▶ _Coordinate change listings_
┄┄┄┄┄┄
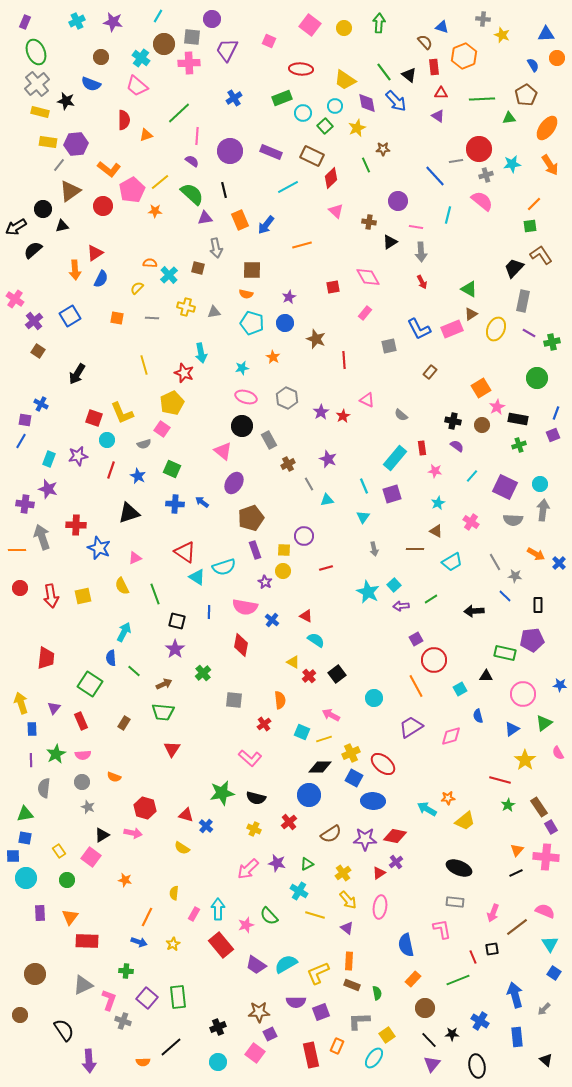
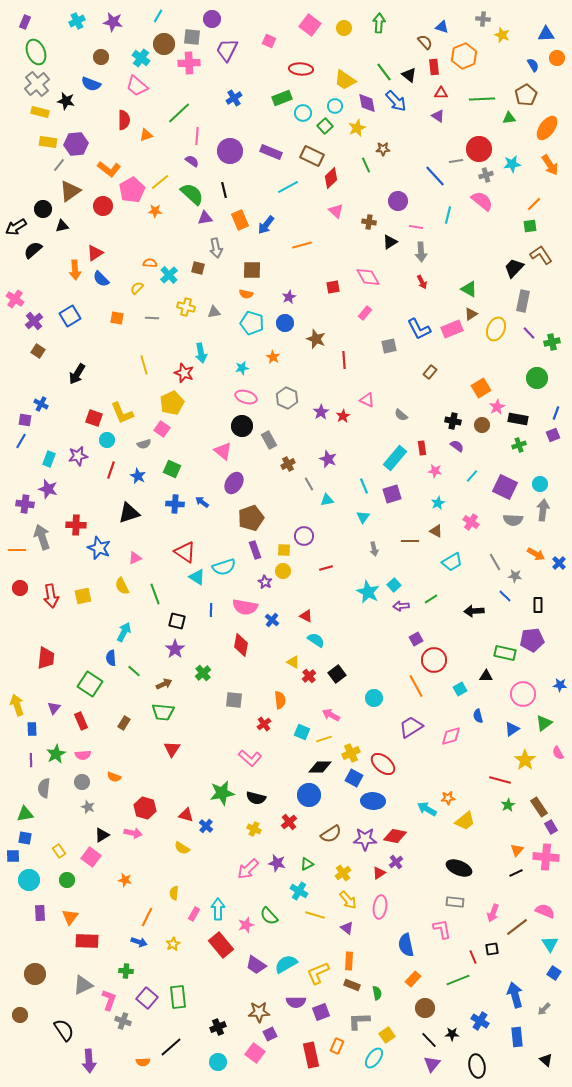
blue semicircle at (101, 279): rotated 108 degrees clockwise
purple line at (529, 333): rotated 16 degrees clockwise
brown line at (415, 549): moved 5 px left, 8 px up
blue line at (209, 612): moved 2 px right, 2 px up
yellow arrow at (21, 703): moved 4 px left, 2 px down
cyan circle at (26, 878): moved 3 px right, 2 px down
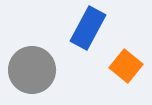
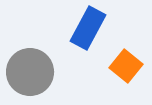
gray circle: moved 2 px left, 2 px down
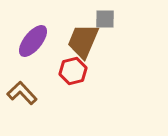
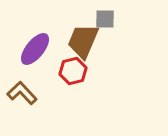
purple ellipse: moved 2 px right, 8 px down
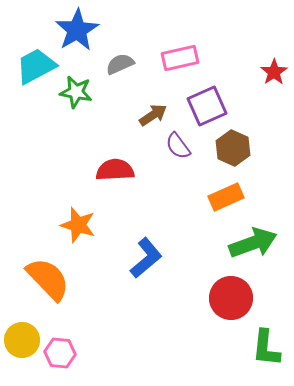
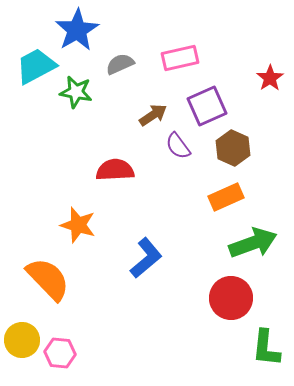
red star: moved 4 px left, 6 px down
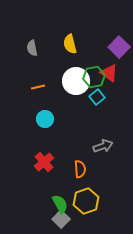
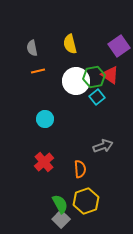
purple square: moved 1 px up; rotated 10 degrees clockwise
red triangle: moved 1 px right, 2 px down
orange line: moved 16 px up
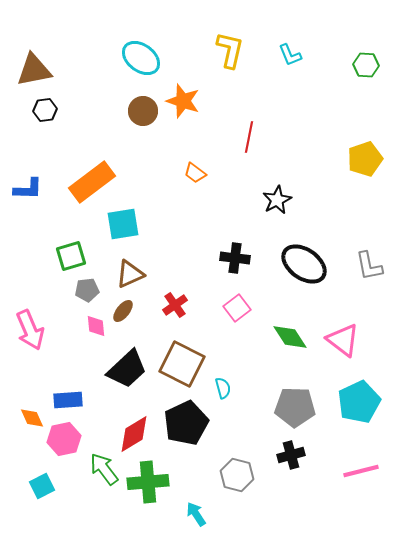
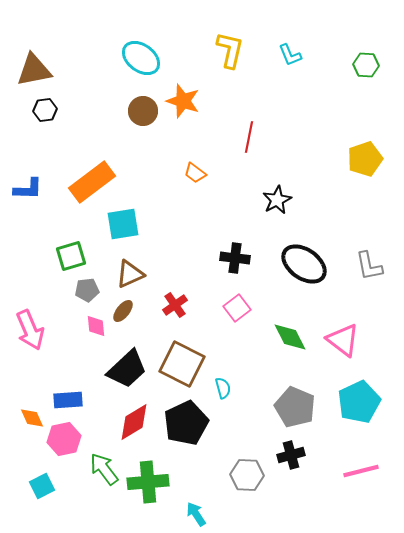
green diamond at (290, 337): rotated 6 degrees clockwise
gray pentagon at (295, 407): rotated 21 degrees clockwise
red diamond at (134, 434): moved 12 px up
gray hexagon at (237, 475): moved 10 px right; rotated 12 degrees counterclockwise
┄┄┄┄┄┄
▶ _TASK ITEM_
Search the entries for the word "degrees" and gather every line where it appears.

▶ _TASK OUTPUT_
blue semicircle at (101, 279): rotated 108 degrees clockwise
purple line at (529, 333): rotated 16 degrees clockwise
purple square: moved 1 px up; rotated 10 degrees clockwise
green diamond at (290, 337): rotated 6 degrees clockwise
gray pentagon at (295, 407): rotated 21 degrees clockwise
gray hexagon at (237, 475): moved 10 px right; rotated 12 degrees counterclockwise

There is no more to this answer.